◆ Exercise brief ◆
Swap every instance of "gravel" in the data below for "stone" and reproduce the data with nothing else altered, omitting the pictures.

-----

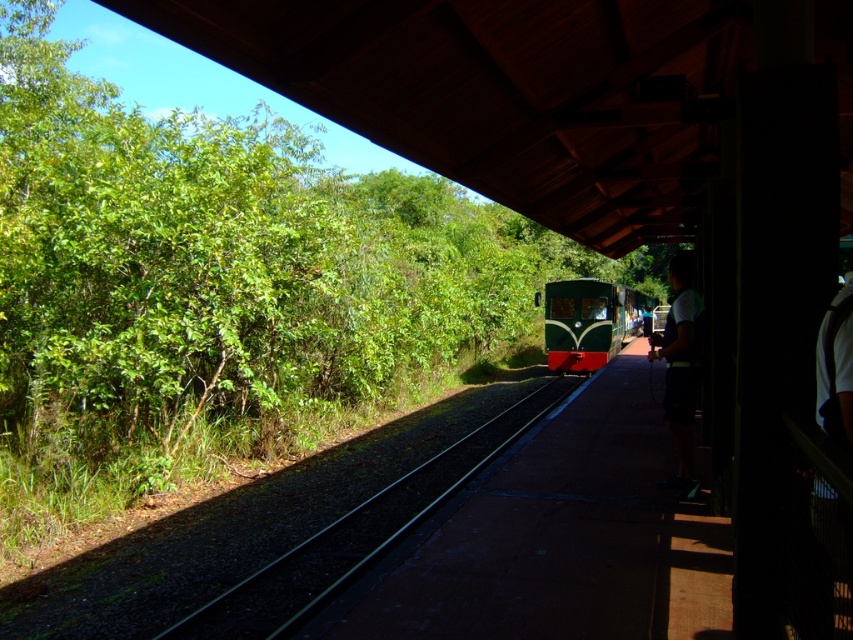
Is point (418, 483) closer to viewer compared to point (547, 289)?

Yes, it is.

This screenshot has width=853, height=640. What are the coordinates of `green gravel track at center` in the screenshot? It's located at (x=360, y=532).

Find the location of a particular element. Image resolution: width=853 pixels, height=640 pixels. green gravel track at center is located at coordinates (360, 532).

Is green gravel track at center shorter than dark blue shorts at right?

Indeed, green gravel track at center has a lesser height compared to dark blue shorts at right.

Does green gravel track at center have a lesser width compared to dark blue shorts at right?

No, green gravel track at center is not thinner than dark blue shorts at right.

Who is more forward, (x=314, y=605) or (x=682, y=300)?

Point (x=314, y=605) is in front.

Find the location of a particular element. This screenshot has height=640, width=853. green gravel track at center is located at coordinates (360, 532).

Which of these two, green matte train at center or dark blue shorts at right, stands shorter?

dark blue shorts at right

Describe the element at coordinates (589, 321) in the screenshot. The height and width of the screenshot is (640, 853). I see `green matte train at center` at that location.

Where is `green matte train at center`? green matte train at center is located at coordinates (589, 321).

-----

◆ Solution for this exercise ◆
Is point (418, 483) closer to viewer compared to point (547, 289)?

Yes, it is.

This screenshot has width=853, height=640. What are the coordinates of `green stone track at center` in the screenshot? It's located at (x=360, y=532).

Find the location of a particular element. Image resolution: width=853 pixels, height=640 pixels. green stone track at center is located at coordinates (360, 532).

Is green stone track at center shorter than dark blue shorts at right?

Indeed, green stone track at center has a lesser height compared to dark blue shorts at right.

Does green stone track at center have a lesser width compared to dark blue shorts at right?

No, green stone track at center is not thinner than dark blue shorts at right.

Who is more forward, (x=314, y=605) or (x=682, y=300)?

Point (x=314, y=605) is in front.

Find the location of a particular element. This screenshot has height=640, width=853. green stone track at center is located at coordinates (360, 532).

Which of these two, green matte train at center or dark blue shorts at right, stands shorter?

dark blue shorts at right

Describe the element at coordinates (589, 321) in the screenshot. The height and width of the screenshot is (640, 853). I see `green matte train at center` at that location.

Where is `green matte train at center`? green matte train at center is located at coordinates (589, 321).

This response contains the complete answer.